§ **Action item**
A verbatim copy of the full data, with no pictures, is the expected answer.

§ **Data extract**
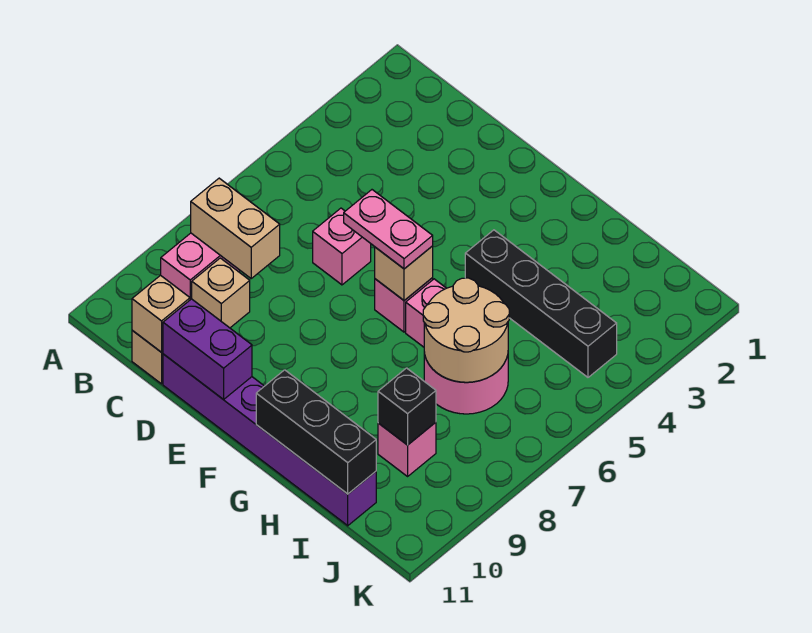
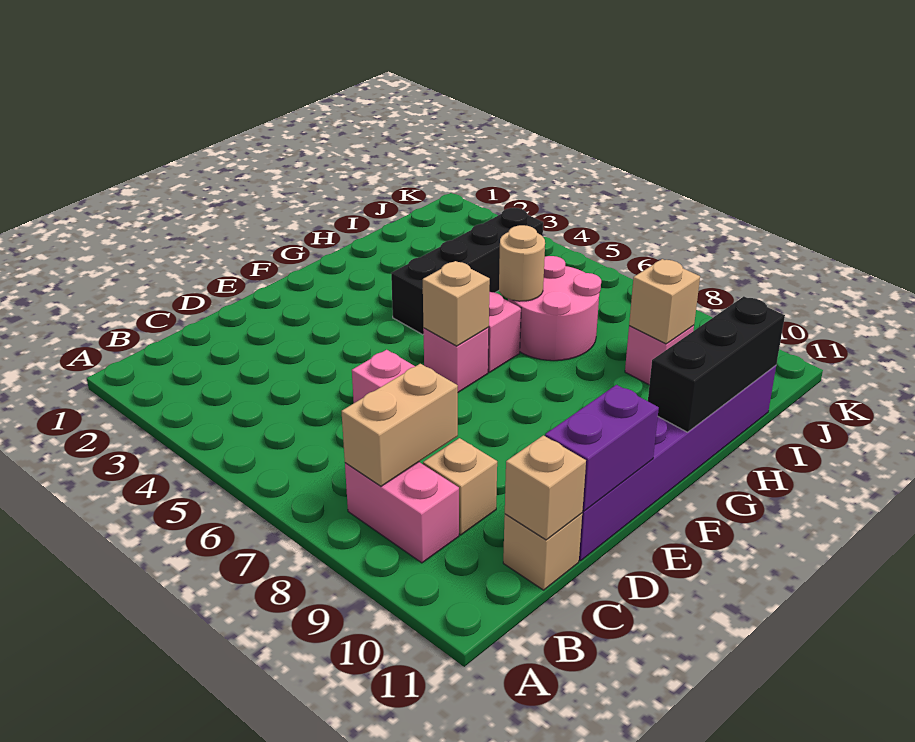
pink plate E6:F6 level 3 -> none
tan round brick H6:I7 level 2 -> tan round brick H6 level 2
black brick I9 level 2 -> tan brick I9 level 2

§ **Response to this exercise**
pink plate E6:F6 level 3 -> none
tan round brick H6:I7 level 2 -> tan round brick H6 level 2
black brick I9 level 2 -> tan brick I9 level 2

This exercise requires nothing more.